▶ **WHAT YOU ARE ASKED TO DO**
Please transcribe the data that follows without the pictures, keeping every word the same.

*** Opening SUPPLIED DATA ***

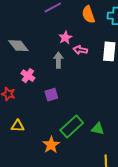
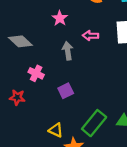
pink star: (65, 38) -> (60, 18), moved
yellow triangle: (18, 126) -> (56, 130), moved, turned 32

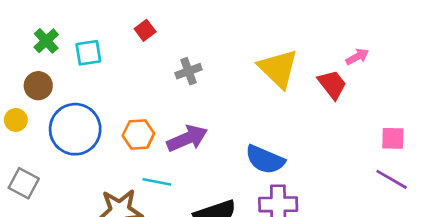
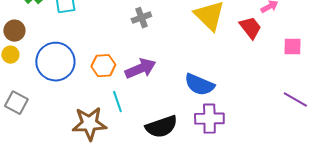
brown circle: (38, 86) -> (14, 31), moved
pink square: (393, 138) -> (292, 47), moved
cyan line: (157, 182) -> (117, 102), turned 60

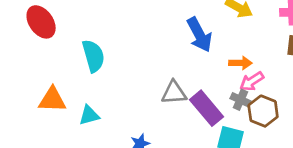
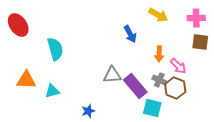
blue arrow: (199, 35) -> (130, 34), size x0.7
orange arrow: (240, 63) -> (159, 54), turned 91
pink arrow: (252, 81) -> (178, 66), moved, turned -102

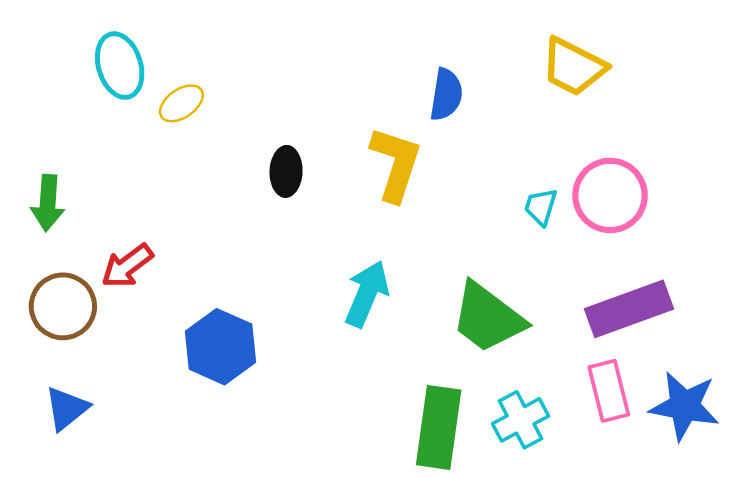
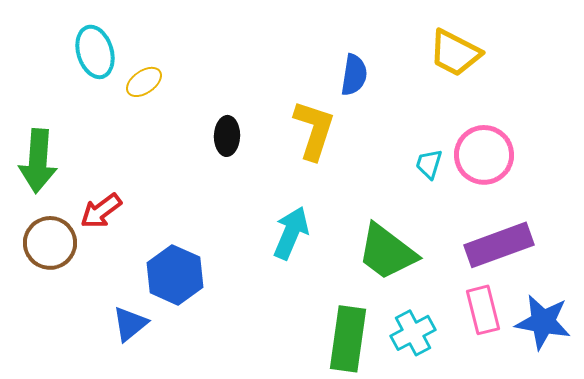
green arrow: (48, 203) -> (38, 161), size x1.4
blue triangle: (67, 409) -> (130, 324), moved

*** Closing SUPPLIED DATA ***

▶ **TASK RESPONSE**
pink star: (65, 38) -> (60, 18), moved
yellow triangle: (18, 126) -> (56, 130), moved, turned 32

brown circle: (38, 86) -> (14, 31), moved
pink square: (393, 138) -> (292, 47), moved
cyan line: (157, 182) -> (117, 102), turned 60

blue arrow: (199, 35) -> (130, 34), size x0.7
orange arrow: (240, 63) -> (159, 54), turned 91
pink arrow: (252, 81) -> (178, 66), moved, turned -102

green arrow: (48, 203) -> (38, 161), size x1.4
blue triangle: (67, 409) -> (130, 324), moved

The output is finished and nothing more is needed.